DATA TO PROCESS —

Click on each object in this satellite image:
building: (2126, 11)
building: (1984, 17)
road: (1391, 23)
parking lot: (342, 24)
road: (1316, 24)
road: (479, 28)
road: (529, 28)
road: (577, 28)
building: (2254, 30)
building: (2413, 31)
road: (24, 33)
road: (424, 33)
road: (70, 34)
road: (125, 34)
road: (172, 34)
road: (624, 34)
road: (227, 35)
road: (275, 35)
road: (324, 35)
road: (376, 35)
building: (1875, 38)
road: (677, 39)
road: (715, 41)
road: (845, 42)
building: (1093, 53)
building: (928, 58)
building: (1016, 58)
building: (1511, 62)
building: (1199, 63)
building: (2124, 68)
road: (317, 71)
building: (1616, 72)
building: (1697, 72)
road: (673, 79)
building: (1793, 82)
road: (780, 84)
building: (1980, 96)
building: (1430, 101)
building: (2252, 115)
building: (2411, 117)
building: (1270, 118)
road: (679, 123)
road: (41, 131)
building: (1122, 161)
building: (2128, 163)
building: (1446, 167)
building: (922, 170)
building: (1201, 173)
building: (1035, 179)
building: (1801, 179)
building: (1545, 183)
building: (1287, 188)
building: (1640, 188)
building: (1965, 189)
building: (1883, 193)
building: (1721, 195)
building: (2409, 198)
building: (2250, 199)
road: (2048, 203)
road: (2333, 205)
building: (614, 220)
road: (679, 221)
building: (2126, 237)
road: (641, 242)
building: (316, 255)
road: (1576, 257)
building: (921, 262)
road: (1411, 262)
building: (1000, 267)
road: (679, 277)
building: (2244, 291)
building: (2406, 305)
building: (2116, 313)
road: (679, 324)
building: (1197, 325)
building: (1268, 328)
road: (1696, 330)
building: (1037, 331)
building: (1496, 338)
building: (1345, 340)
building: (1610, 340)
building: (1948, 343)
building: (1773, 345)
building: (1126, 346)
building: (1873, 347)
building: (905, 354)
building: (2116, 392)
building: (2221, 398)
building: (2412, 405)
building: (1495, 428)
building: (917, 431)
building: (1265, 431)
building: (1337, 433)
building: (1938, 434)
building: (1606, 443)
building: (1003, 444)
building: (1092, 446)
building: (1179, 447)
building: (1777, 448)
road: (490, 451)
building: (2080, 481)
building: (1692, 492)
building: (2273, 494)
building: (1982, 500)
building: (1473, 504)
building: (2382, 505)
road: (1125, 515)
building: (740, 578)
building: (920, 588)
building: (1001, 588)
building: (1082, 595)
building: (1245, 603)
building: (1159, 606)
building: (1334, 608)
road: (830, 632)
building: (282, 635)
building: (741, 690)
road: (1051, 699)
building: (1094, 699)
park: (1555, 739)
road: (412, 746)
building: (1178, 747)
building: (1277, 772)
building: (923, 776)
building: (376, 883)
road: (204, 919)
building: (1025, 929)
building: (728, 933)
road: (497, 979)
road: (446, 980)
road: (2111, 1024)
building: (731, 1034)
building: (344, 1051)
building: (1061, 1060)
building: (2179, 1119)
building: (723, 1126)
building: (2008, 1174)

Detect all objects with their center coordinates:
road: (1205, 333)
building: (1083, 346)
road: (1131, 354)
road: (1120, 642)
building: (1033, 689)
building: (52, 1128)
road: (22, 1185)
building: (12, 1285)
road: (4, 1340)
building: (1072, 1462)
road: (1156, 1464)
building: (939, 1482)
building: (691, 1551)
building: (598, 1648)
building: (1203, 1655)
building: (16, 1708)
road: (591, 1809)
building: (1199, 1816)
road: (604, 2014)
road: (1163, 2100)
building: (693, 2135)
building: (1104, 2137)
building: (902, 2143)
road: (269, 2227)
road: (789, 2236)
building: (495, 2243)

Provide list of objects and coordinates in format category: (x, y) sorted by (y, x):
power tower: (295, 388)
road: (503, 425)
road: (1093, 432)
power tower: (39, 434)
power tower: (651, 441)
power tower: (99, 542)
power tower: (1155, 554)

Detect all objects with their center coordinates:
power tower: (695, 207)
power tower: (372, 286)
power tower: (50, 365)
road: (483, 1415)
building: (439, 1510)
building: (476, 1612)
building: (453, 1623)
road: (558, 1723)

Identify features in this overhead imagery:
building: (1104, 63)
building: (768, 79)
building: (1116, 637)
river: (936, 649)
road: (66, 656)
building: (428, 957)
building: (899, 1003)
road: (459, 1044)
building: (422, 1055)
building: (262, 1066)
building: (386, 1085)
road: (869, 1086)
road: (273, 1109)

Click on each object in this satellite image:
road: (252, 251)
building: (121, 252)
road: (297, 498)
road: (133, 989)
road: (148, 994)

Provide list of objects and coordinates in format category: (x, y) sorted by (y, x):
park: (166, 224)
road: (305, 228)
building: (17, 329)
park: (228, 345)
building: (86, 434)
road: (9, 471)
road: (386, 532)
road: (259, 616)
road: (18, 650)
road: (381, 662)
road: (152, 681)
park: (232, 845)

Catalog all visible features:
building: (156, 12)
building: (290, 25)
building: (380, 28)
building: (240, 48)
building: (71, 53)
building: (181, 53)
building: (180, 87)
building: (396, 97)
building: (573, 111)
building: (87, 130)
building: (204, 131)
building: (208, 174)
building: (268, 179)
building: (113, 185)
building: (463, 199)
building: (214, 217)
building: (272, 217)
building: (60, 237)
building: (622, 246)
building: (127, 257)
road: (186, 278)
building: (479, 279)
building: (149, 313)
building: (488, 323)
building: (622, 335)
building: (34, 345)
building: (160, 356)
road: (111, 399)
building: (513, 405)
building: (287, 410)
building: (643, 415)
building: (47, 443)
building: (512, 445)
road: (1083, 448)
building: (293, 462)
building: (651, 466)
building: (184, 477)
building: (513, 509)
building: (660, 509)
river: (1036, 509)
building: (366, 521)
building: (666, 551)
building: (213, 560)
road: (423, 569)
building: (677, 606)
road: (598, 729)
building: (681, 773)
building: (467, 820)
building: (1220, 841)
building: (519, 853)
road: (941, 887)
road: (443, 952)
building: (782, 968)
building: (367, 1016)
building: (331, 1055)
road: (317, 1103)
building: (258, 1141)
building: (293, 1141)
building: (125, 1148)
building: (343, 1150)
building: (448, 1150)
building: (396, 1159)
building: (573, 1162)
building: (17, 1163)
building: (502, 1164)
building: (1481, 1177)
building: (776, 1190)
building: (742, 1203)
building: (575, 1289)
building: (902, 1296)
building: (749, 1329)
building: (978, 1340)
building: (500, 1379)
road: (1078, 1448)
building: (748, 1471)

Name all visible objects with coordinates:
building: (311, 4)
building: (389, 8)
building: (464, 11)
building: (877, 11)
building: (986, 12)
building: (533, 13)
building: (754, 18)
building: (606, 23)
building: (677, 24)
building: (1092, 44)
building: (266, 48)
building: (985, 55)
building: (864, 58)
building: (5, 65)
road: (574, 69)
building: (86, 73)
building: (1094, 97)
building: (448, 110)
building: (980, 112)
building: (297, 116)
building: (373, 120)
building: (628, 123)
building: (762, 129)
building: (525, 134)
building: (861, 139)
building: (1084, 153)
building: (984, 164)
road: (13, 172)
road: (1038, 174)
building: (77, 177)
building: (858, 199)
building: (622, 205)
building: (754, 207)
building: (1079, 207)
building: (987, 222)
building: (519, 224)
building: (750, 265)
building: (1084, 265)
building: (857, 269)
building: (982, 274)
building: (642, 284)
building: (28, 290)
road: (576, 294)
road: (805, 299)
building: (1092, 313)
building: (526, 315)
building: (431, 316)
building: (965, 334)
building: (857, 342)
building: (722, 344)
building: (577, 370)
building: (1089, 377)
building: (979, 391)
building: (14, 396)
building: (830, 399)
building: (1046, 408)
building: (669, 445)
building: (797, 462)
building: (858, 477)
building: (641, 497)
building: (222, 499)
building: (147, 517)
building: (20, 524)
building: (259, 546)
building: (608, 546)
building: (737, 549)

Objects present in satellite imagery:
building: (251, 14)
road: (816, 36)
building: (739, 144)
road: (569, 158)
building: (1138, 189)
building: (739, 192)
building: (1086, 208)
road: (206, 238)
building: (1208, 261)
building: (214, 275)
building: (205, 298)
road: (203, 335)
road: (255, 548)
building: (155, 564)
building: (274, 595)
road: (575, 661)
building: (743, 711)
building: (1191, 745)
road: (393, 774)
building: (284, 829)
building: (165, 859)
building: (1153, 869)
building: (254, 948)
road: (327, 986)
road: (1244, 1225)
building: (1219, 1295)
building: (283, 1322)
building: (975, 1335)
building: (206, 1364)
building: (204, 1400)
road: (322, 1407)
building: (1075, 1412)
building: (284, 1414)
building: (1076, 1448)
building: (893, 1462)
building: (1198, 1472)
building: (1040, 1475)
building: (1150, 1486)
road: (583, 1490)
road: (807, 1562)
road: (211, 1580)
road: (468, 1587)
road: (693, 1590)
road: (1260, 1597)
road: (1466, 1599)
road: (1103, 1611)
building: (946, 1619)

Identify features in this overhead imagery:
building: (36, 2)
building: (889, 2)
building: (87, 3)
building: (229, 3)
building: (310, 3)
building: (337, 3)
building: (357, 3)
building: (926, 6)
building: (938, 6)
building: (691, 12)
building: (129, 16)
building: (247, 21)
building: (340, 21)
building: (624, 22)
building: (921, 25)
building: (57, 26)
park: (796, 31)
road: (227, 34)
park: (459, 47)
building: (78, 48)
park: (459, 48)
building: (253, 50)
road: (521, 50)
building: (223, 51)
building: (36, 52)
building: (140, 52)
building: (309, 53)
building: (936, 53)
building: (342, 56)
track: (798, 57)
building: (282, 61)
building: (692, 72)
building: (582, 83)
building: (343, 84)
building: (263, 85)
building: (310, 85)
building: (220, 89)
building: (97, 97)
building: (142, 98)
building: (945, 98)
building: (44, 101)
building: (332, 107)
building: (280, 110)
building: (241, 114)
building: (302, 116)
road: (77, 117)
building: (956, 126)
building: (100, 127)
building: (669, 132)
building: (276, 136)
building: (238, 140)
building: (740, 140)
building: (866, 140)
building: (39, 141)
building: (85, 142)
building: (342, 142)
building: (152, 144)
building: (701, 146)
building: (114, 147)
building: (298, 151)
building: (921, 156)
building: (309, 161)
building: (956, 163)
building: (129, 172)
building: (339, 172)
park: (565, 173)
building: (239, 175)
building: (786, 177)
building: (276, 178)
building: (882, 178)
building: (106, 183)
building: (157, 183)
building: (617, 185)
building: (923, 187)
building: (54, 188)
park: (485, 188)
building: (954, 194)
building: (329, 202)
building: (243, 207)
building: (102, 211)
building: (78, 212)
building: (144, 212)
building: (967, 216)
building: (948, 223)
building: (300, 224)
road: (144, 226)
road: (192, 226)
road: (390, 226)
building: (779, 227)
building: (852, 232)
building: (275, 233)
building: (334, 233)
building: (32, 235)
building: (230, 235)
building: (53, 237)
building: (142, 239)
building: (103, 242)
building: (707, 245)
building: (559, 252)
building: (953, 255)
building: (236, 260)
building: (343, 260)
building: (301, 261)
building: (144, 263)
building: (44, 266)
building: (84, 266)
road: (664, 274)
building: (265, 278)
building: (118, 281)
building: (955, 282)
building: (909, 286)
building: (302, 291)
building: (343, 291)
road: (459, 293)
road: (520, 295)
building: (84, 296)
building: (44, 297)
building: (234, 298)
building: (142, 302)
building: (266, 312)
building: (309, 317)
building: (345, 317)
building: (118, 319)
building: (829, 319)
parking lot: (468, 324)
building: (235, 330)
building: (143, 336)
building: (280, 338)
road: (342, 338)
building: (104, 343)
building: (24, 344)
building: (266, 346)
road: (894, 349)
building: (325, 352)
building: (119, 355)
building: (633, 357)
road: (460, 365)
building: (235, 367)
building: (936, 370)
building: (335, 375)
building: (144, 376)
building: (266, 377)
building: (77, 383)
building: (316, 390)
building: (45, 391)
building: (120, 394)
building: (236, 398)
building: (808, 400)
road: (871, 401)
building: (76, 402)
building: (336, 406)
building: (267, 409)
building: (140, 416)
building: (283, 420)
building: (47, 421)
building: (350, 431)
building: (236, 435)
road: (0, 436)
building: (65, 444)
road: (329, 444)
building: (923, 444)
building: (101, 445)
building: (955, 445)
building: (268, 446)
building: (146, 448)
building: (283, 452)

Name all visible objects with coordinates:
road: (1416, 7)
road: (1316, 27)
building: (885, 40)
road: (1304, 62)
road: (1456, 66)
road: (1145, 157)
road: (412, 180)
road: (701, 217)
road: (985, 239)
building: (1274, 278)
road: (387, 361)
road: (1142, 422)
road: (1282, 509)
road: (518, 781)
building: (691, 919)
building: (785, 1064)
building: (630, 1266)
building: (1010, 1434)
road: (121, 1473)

DIRECTIONS FOR THIS TASK — Nothing but a number is expected here: the number of lines above that hold the word "parking".

OUTPUT OF THE EXERCISE — 2